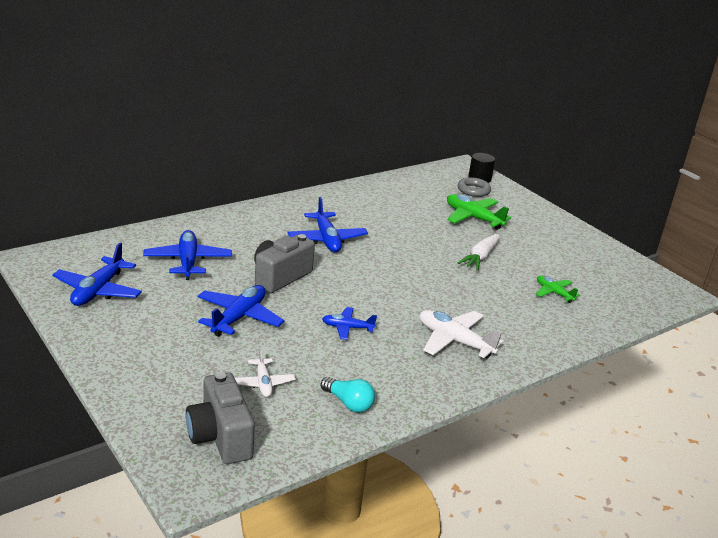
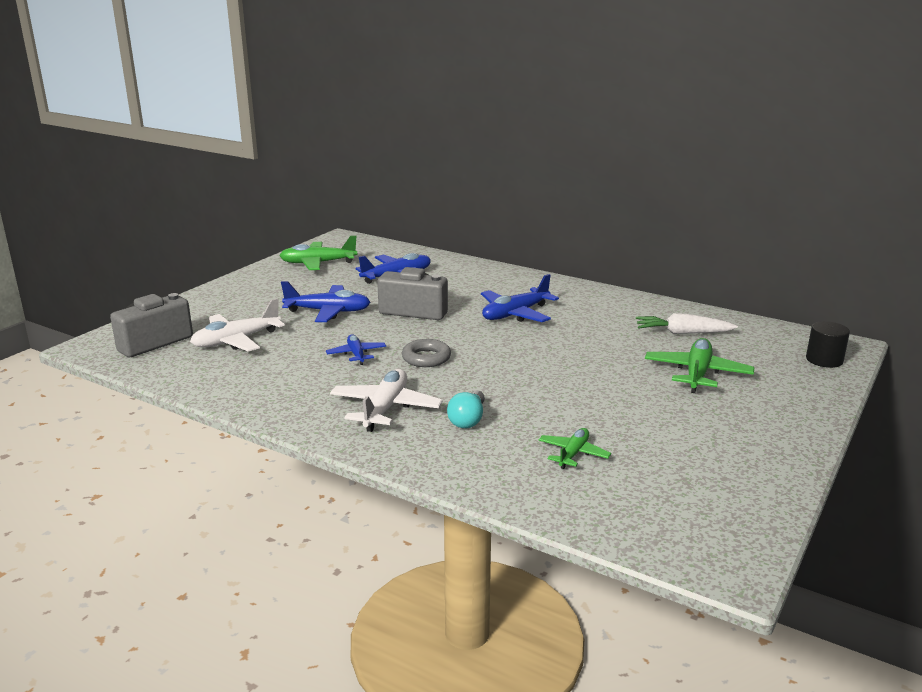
camera: 70 degrees right, 5 degrees down
(98, 290) = (318, 263): blue plane -> green plane
(263, 383) = (236, 341): white plane -> white plane, size x1.69
(348, 403) = (230, 378): turquoise light bulb -> turquoise light bulb (468, 420)
(473, 190) = (778, 362): grey ring -> grey ring (426, 358)
(480, 257) = (597, 394): white carrot -> white carrot (683, 333)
___
• _TASK STATEMENT_: After locating the line that holds "(473, 190) = (778, 362): grey", print it and each line after it through the end of the data, exactly as it stands.

• _TASK SOLUTION_:
(473, 190) = (778, 362): grey ring -> grey ring (426, 358)
(480, 257) = (597, 394): white carrot -> white carrot (683, 333)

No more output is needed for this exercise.